* Assignment: Locate the line that contains "C3: 1500uF (plus" in the entries below, then repeat it and every following line through the line that contains "R3: 2.2k (LED, W14) -> 330 (LED, W14)", exactly, and no others.

(Structured diff data)
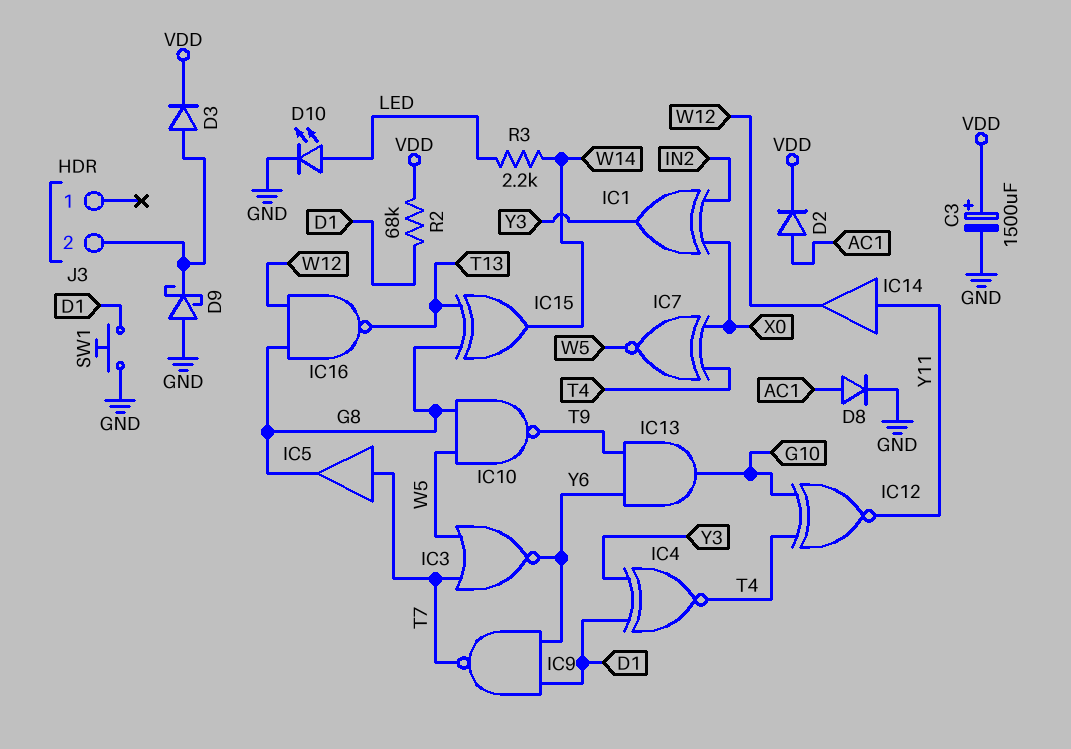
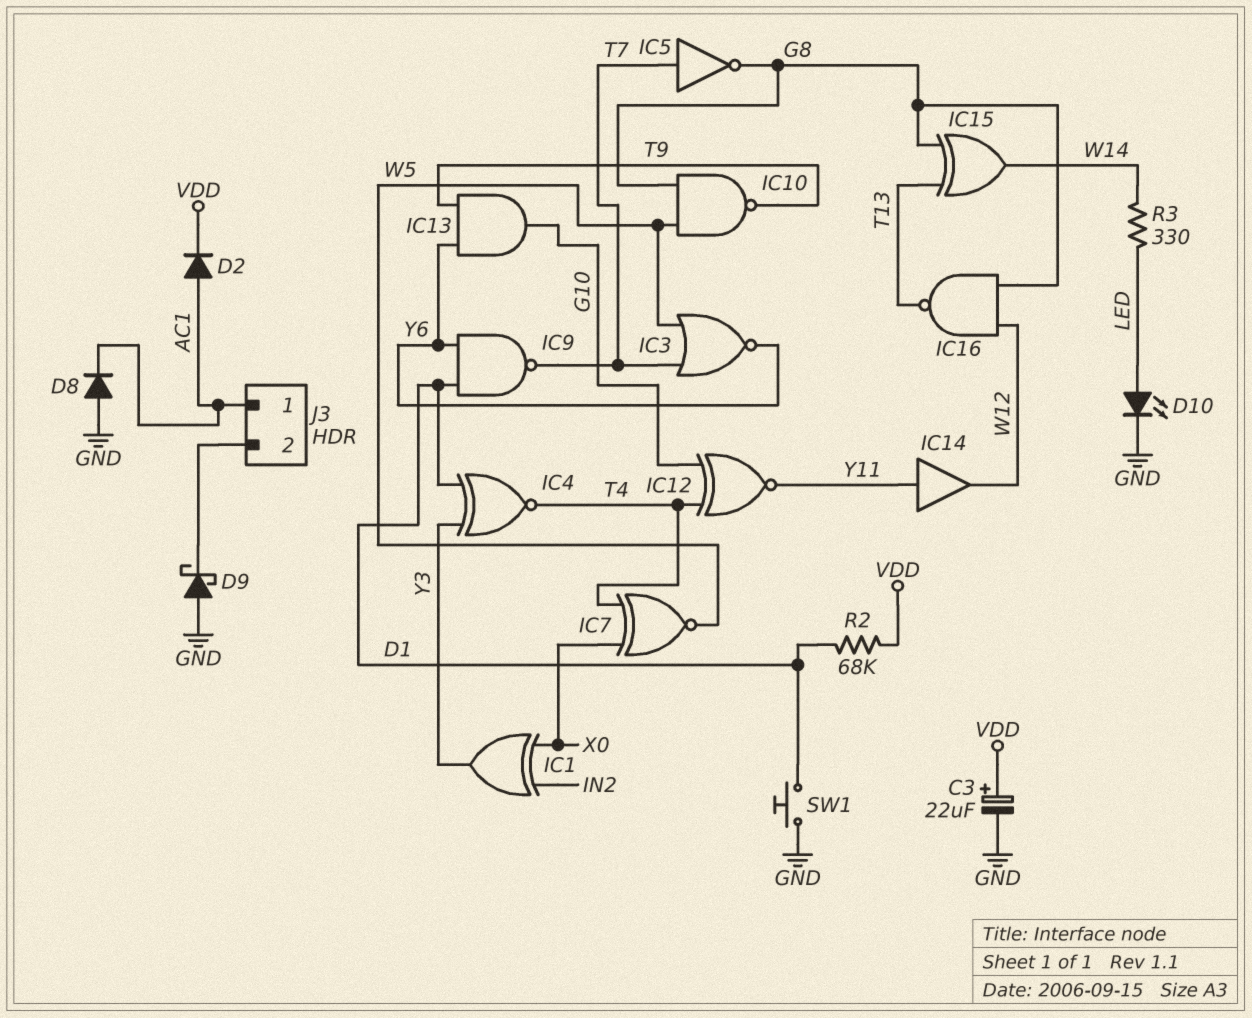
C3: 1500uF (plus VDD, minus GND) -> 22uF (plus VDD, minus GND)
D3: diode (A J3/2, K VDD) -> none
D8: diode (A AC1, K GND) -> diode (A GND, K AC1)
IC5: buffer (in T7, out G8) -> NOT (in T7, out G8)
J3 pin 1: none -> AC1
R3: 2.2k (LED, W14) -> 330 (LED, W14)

==

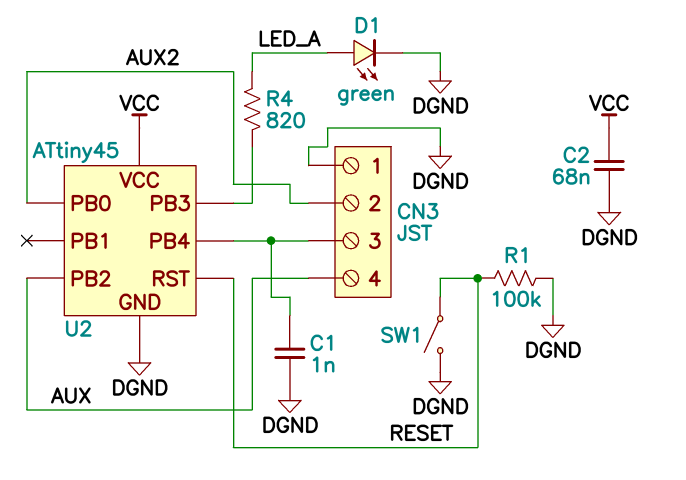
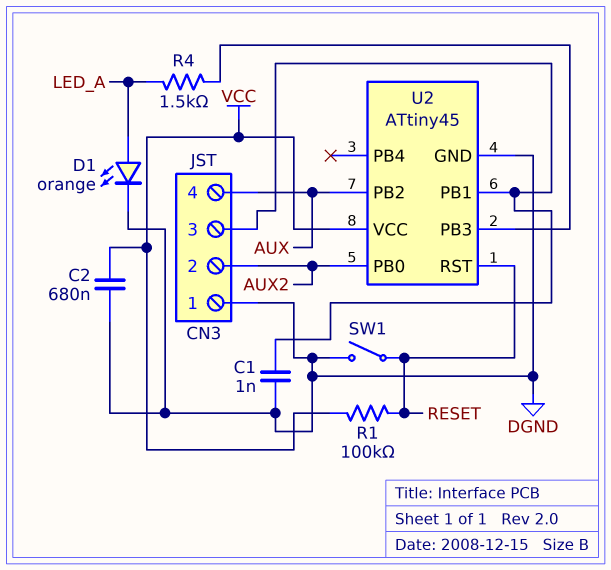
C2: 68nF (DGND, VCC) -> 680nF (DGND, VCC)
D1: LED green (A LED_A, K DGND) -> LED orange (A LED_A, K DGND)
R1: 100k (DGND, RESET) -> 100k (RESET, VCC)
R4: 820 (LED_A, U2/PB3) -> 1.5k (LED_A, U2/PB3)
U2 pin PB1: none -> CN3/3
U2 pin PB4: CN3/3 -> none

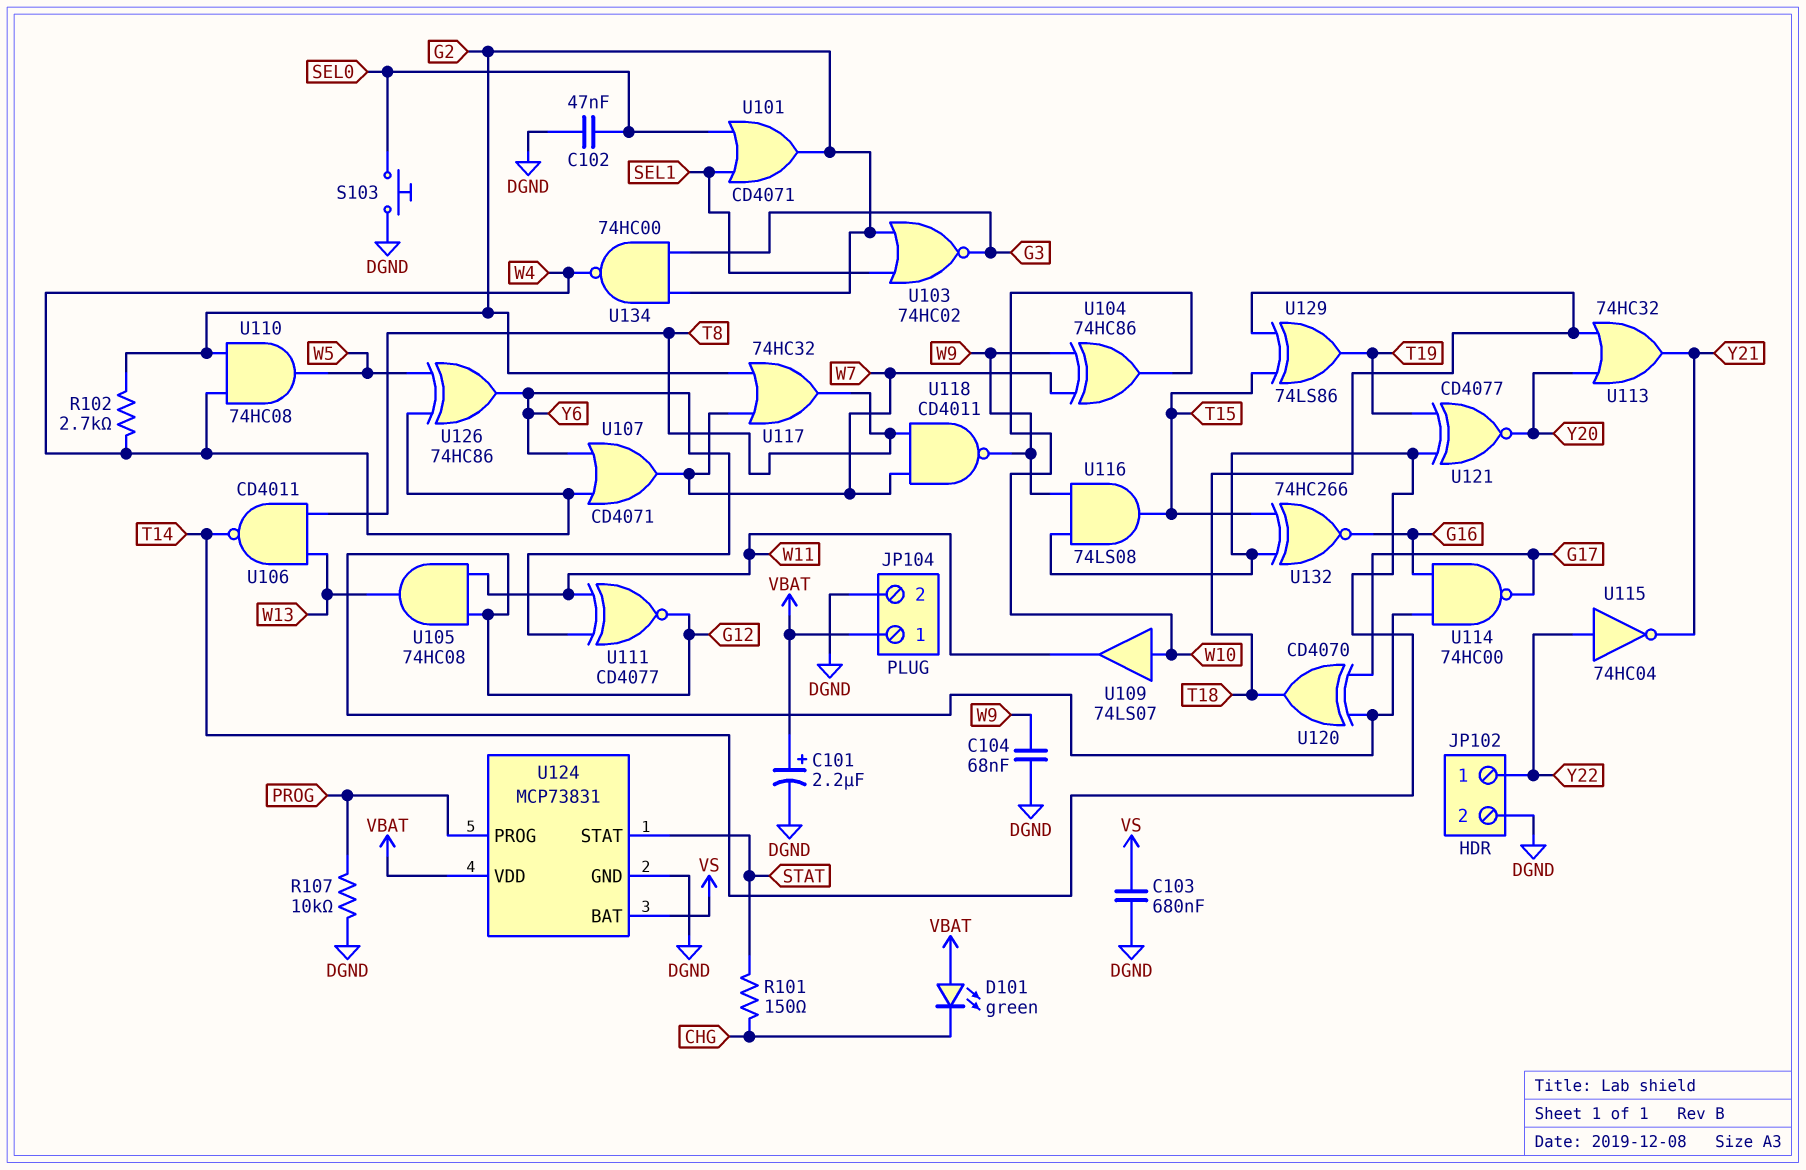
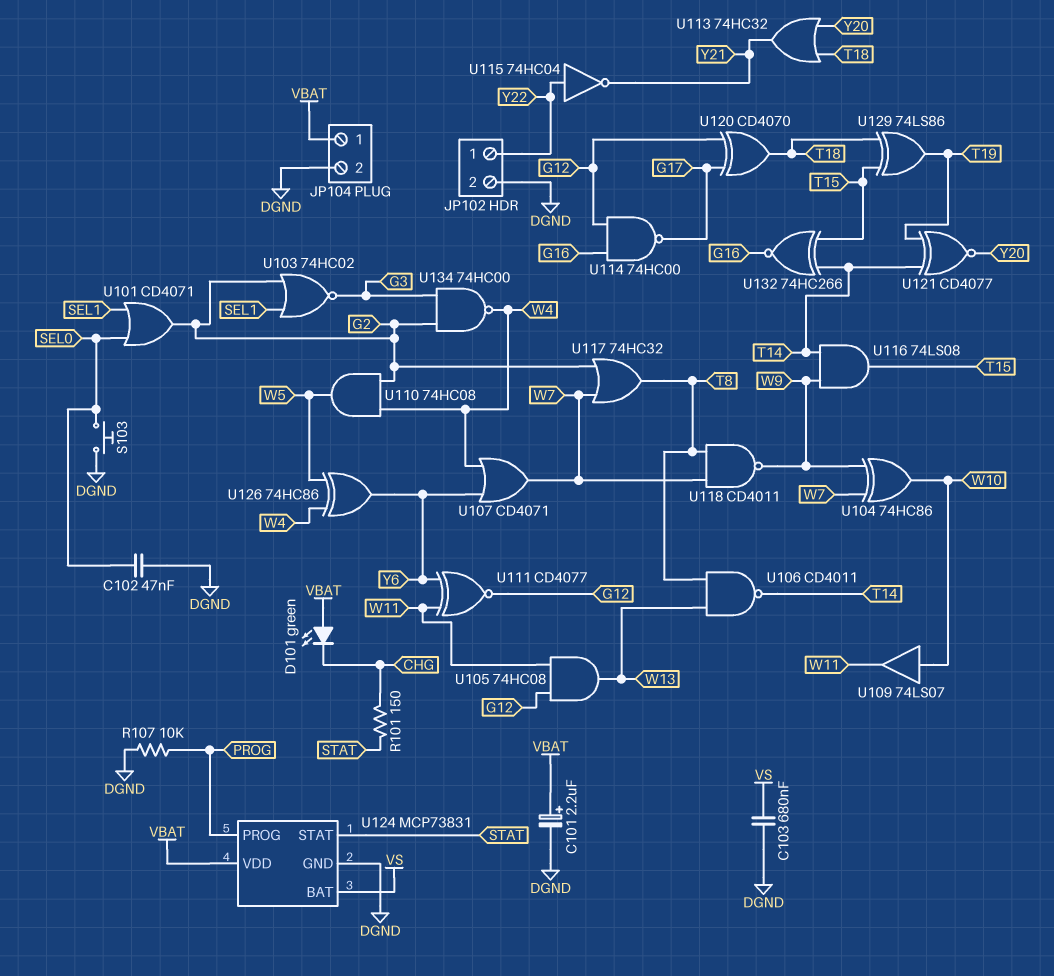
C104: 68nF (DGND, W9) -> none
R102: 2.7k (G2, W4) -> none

==

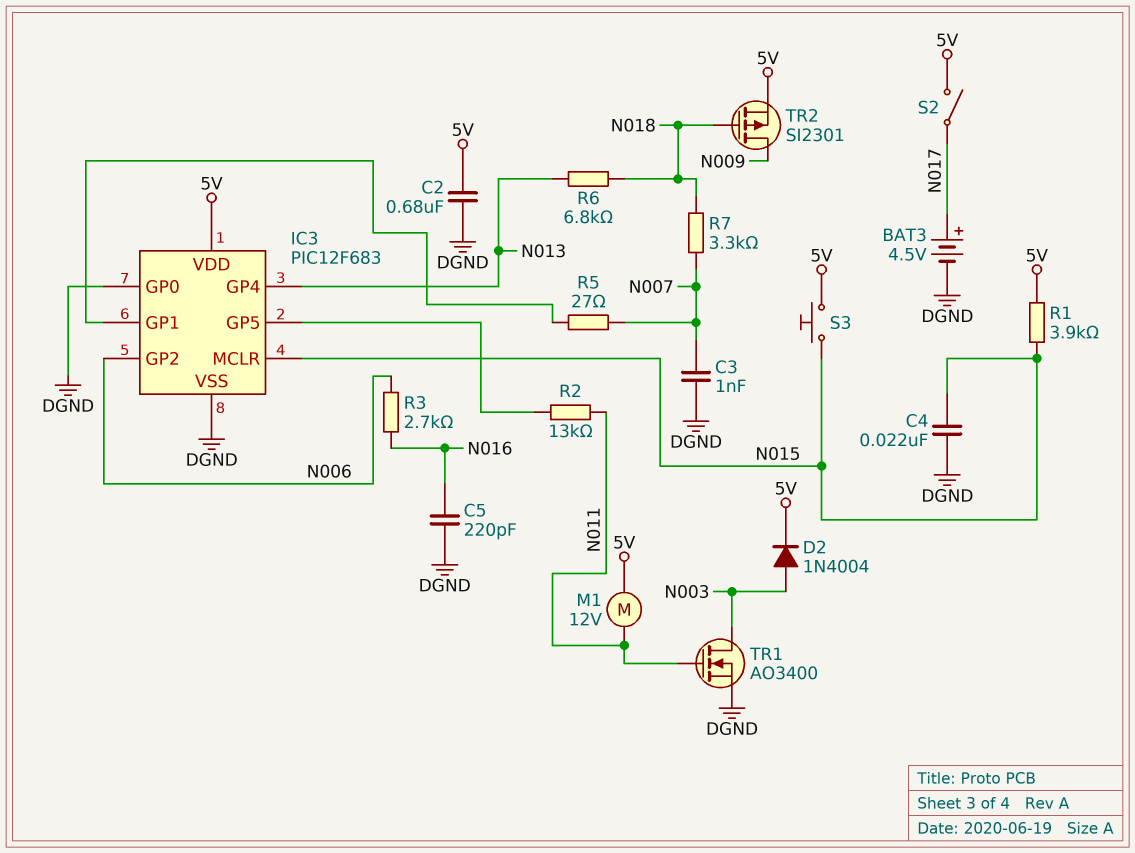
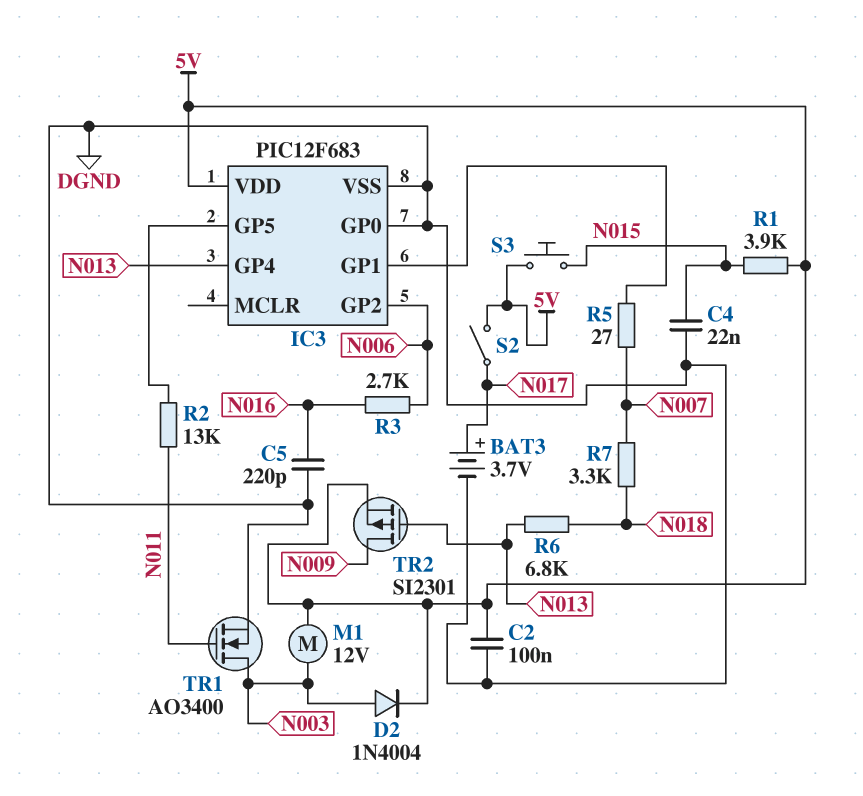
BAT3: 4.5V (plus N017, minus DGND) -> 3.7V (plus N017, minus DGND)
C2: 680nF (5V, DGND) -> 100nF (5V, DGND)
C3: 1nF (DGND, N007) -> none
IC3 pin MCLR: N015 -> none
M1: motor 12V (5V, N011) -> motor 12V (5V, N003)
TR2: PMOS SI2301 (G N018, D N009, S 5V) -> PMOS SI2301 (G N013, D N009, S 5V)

* Response below:
C3: 1500uF (plus VDD, minus GND) -> 22uF (plus VDD, minus GND)
D3: diode (A J3/2, K VDD) -> none
D8: diode (A AC1, K GND) -> diode (A GND, K AC1)
IC5: buffer (in T7, out G8) -> NOT (in T7, out G8)
J3 pin 1: none -> AC1
R3: 2.2k (LED, W14) -> 330 (LED, W14)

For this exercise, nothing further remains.